*Problem to solve*. Please copy exactly the line containing "blue square: (76, 179) -> (76, 148), moved" and every line after it, through the last line of the records below, leaving out all pictures.

Shape scene image sequences

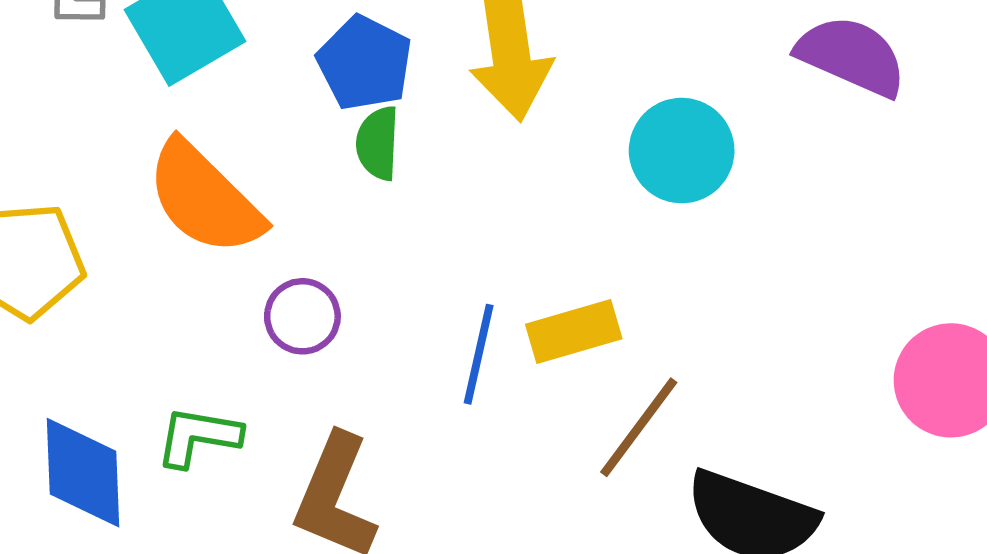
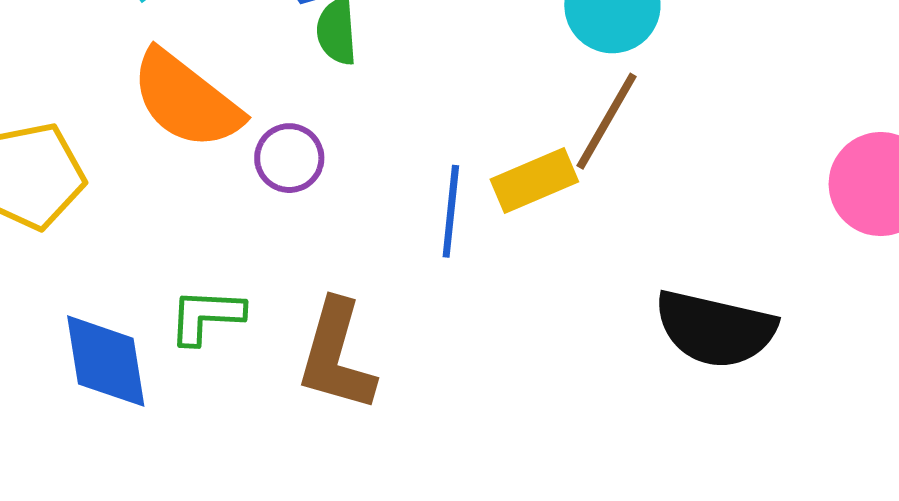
purple circle: (302, 316) -> (289, 158), moved
brown line: (639, 427) -> (607, 121), moved

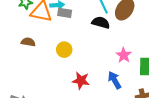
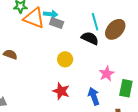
brown semicircle: (28, 42) -> (10, 54), moved
yellow circle: (64, 50) -> (65, 59), moved

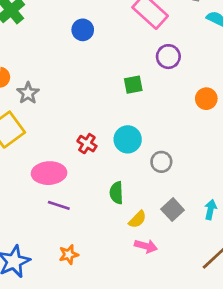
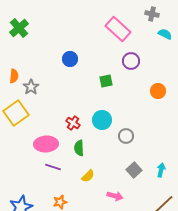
blue circle: (83, 30) -> (70, 59), moved
green semicircle: (116, 193) -> (79, 148), moved
yellow semicircle: (137, 219) -> (88, 176), moved

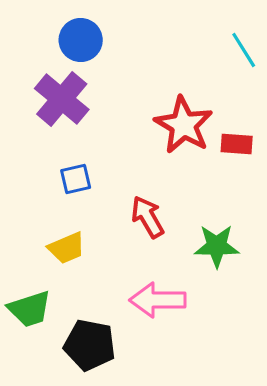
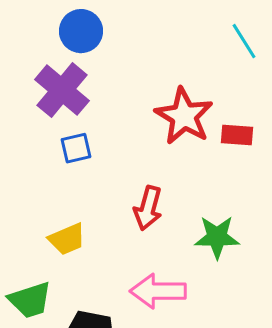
blue square: (76, 179) -> (76, 148), moved
red arrow: (148, 217) -> (148, 208), turned -135

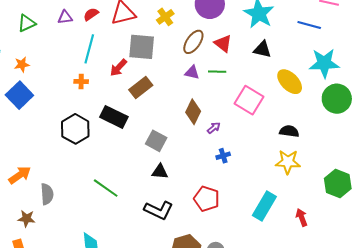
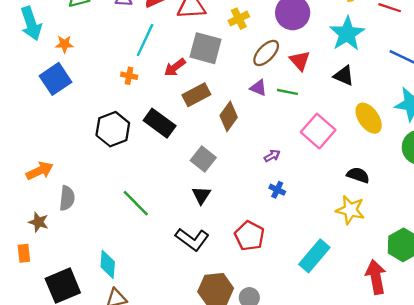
brown diamond: (193, 112) -> (229, 116), moved
blue cross: (223, 156) -> (277, 190), turned 32
black triangle: (160, 172) -> (201, 195), turned 48
red arrow: (302, 217) -> (376, 277), moved, size x1.6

*Task answer*.
blue square: (76, 179) -> (76, 148), moved
red arrow: (148, 217) -> (148, 208), turned -135

brown diamond: (193, 112) -> (229, 116), moved
blue cross: (223, 156) -> (277, 190), turned 32
black triangle: (160, 172) -> (201, 195), turned 48
red arrow: (302, 217) -> (376, 277), moved, size x1.6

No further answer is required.